EXERCISE DIRECTIONS:
The whole listing needs to be restated word for word.

• • • • • • •

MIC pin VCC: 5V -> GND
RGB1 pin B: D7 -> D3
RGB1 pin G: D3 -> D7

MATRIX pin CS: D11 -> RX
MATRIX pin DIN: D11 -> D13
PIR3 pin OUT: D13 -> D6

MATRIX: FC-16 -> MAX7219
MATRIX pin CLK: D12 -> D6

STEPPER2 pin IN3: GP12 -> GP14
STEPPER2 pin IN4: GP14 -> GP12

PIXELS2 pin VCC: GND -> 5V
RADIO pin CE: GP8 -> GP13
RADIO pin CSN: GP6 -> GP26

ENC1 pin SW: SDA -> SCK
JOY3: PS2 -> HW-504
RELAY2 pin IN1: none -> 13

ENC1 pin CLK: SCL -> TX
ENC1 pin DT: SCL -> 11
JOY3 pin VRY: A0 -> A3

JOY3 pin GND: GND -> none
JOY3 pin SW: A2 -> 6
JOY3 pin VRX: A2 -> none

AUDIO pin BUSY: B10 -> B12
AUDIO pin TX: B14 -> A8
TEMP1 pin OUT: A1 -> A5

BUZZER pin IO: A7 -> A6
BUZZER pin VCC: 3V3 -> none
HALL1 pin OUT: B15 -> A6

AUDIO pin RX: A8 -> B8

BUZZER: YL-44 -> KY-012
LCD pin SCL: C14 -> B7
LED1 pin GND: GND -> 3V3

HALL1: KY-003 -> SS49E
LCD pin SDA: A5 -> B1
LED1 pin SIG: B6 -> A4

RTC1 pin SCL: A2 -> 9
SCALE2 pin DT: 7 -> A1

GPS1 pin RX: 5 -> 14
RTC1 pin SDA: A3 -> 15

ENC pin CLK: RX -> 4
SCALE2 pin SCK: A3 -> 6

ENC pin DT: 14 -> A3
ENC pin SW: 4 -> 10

• • • • • • •

RESPONSE BOX:
MIC pin VCC: 5V -> GND
RGB1 pin B: D7 -> D3
RGB1 pin G: D3 -> D7

MATRIX pin CS: D11 -> RX
MATRIX pin DIN: D11 -> D13
PIR3 pin OUT: D13 -> D6

MATRIX: FC-16 -> MAX7219
MATRIX pin CLK: D12 -> D6

STEPPER2 pin IN3: GP12 -> GP14
STEPPER2 pin IN4: GP14 -> GP12

PIXELS2 pin VCC: GND -> 5V
RADIO pin CE: GP8 -> GP13
RADIO pin CSN: GP6 -> GP26

ENC1 pin SW: SDA -> SCK
JOY3: PS2 -> HW-504
RELAY2 pin IN1: none -> 13

ENC1 pin CLK: SCL -> TX
ENC1 pin DT: SCL -> 11
JOY3 pin VRY: A0 -> A3

JOY3 pin GND: GND -> none
JOY3 pin SW: A2 -> 6
JOY3 pin VRX: A2 -> none

AUDIO pin BUSY: B10 -> B12
AUDIO pin TX: B14 -> A8
TEMP1 pin OUT: A1 -> A5

BUZZER pin IO: A7 -> A6
BUZZER pin VCC: 3V3 -> none
HALL1 pin OUT: B15 -> A6

AUDIO pin RX: A8 -> B8

BUZZER: YL-44 -> KY-012
LCD pin SCL: C14 -> B7
LED1 pin GND: GND -> 3V3

HALL1: KY-003 -> SS49E
LCD pin SDA: A5 -> B1
LED1 pin SIG: B6 -> A4

RTC1 pin SCL: A2 -> 9
SCALE2 pin DT: 7 -> A1

GPS1 pin RX: 5 -> 14
RTC1 pin SDA: A3 -> 15

ENC pin CLK: RX -> 4
SCALE2 pin SCK: A3 -> 6

ENC pin DT: 14 -> A3
ENC pin SW: 4 -> 10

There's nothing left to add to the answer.